(Beginning of DATA IN THIS EXERCISE)

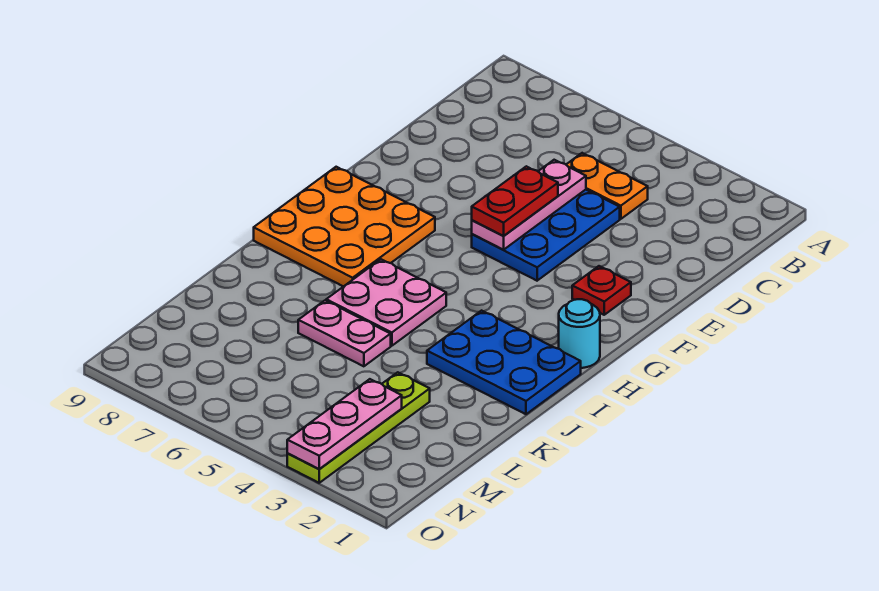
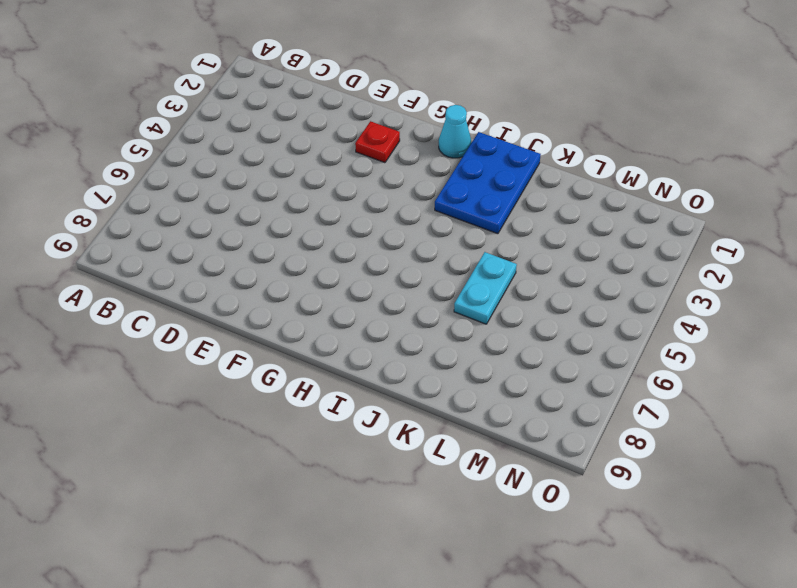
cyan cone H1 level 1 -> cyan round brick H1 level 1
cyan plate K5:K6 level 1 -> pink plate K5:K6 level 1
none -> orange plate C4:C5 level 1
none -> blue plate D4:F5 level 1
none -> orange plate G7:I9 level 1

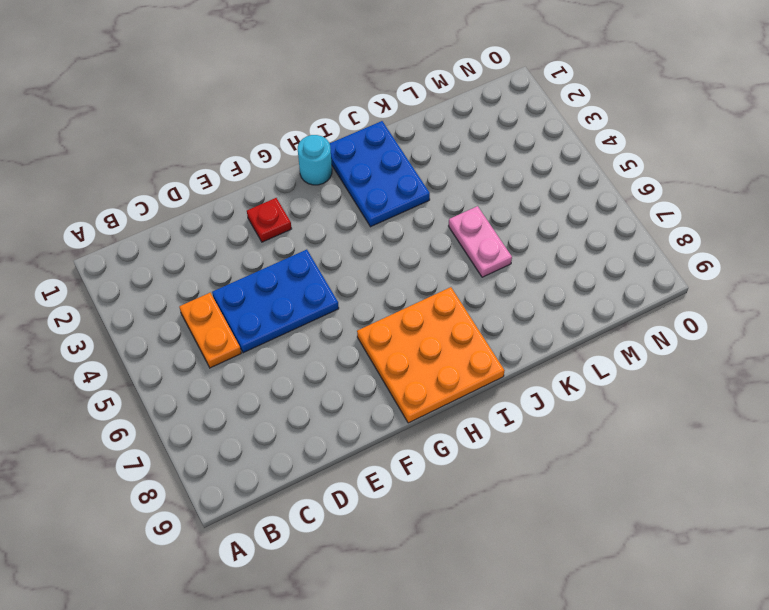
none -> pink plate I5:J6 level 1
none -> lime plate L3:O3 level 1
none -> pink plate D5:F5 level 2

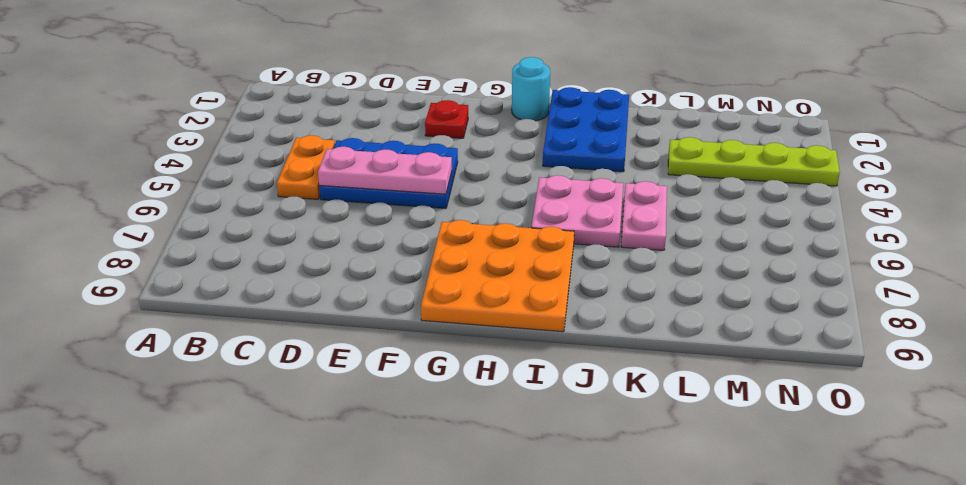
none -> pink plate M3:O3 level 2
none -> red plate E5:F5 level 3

(End of DATA IN THIS EXERCISE)

## PROBLEM TO SOLVE
If a line above holds "cyan", count it; say how many such lines there are and nothing else.

## ANSWER FOR THE TASK
2